* Available data *
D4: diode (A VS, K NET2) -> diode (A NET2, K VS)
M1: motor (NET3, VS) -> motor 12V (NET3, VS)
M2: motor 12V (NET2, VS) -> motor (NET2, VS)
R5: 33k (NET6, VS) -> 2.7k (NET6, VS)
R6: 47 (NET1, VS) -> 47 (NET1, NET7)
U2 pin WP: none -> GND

---

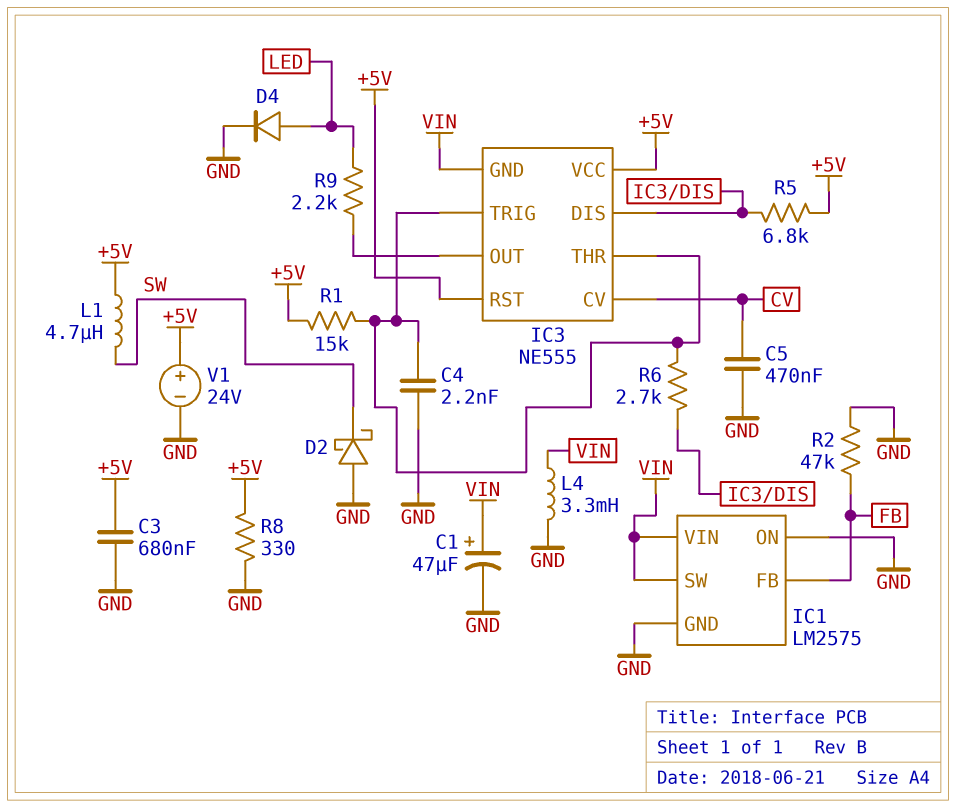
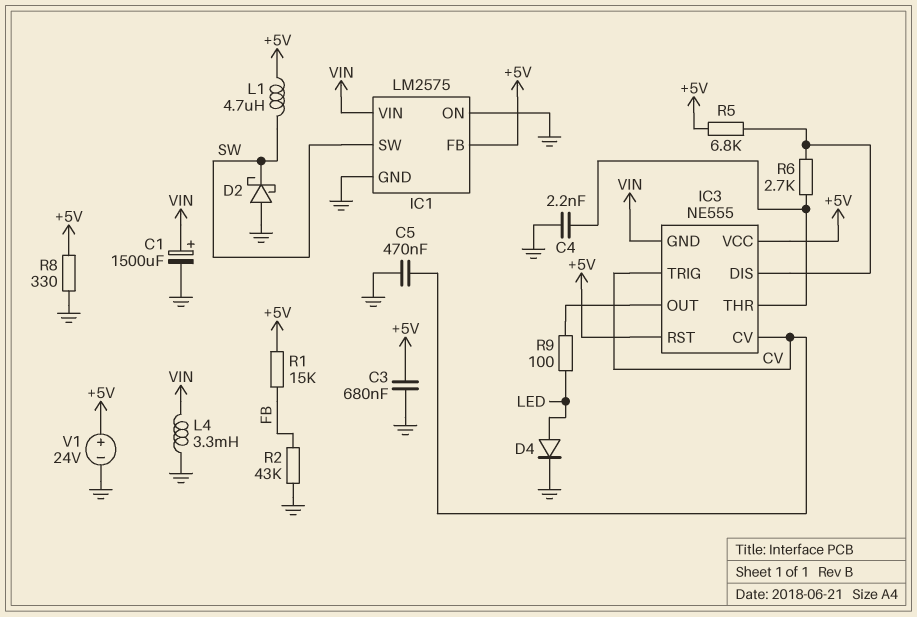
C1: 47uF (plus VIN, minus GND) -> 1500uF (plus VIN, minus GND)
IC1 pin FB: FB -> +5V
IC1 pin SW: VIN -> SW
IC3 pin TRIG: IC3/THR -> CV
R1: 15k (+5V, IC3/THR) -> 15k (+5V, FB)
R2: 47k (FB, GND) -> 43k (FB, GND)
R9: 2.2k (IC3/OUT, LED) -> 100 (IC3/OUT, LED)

* * *

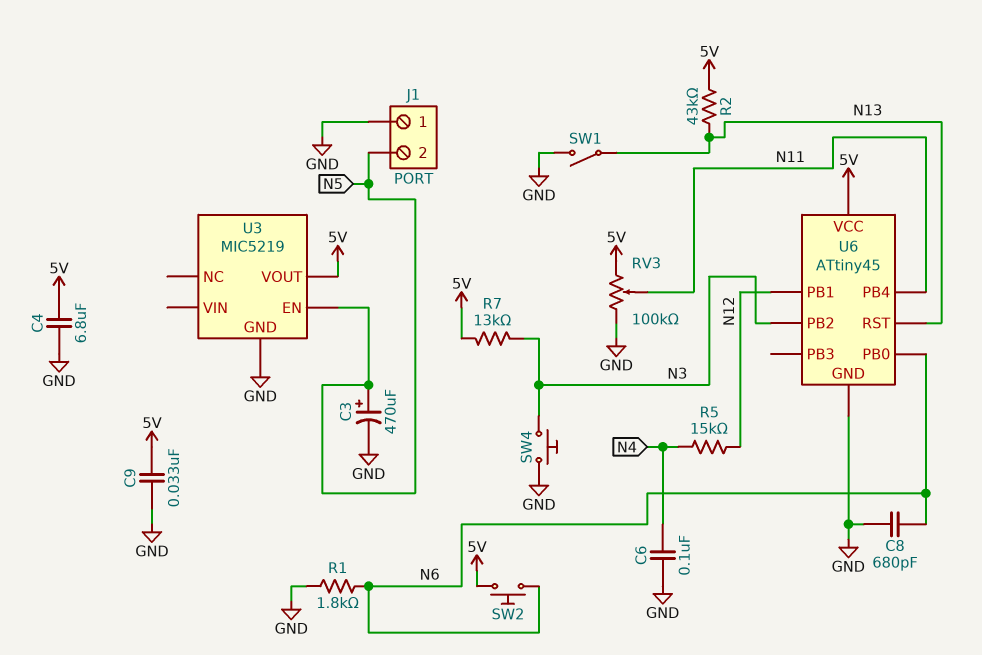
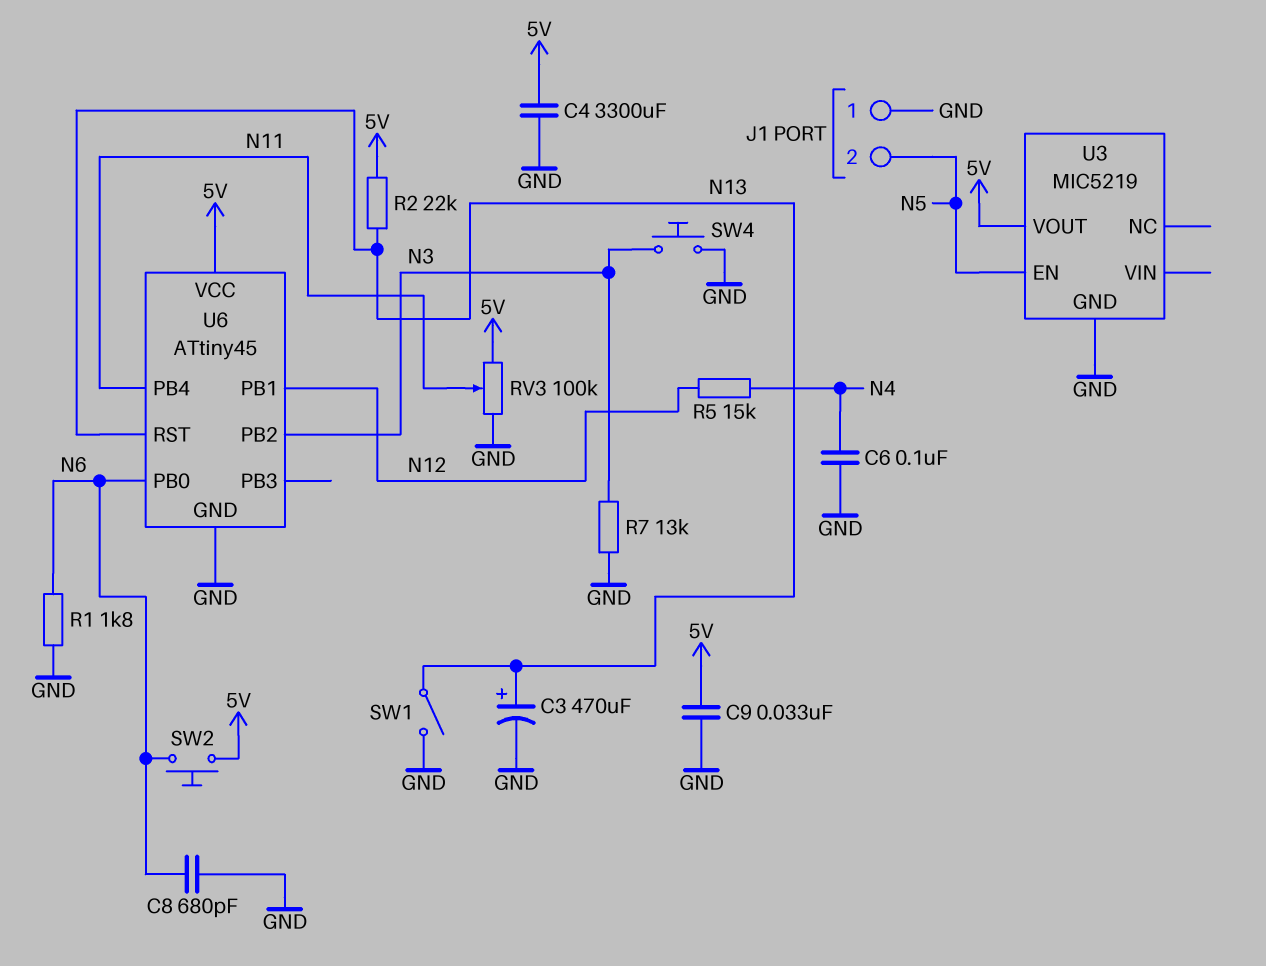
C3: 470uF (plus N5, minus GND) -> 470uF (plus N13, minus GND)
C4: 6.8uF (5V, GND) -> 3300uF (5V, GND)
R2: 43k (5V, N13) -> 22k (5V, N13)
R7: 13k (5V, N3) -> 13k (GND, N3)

* Aim of the task *
Retype only this portion of the data above: the line containing "C4: 6.8uF (5V, GND) -> 3300uF (5V, GND)", the line containing "R7: 13k (5V, N3) -> 13k (GND, N3)", and all lines between them, exactly.

* Task output *
C4: 6.8uF (5V, GND) -> 3300uF (5V, GND)
R2: 43k (5V, N13) -> 22k (5V, N13)
R7: 13k (5V, N3) -> 13k (GND, N3)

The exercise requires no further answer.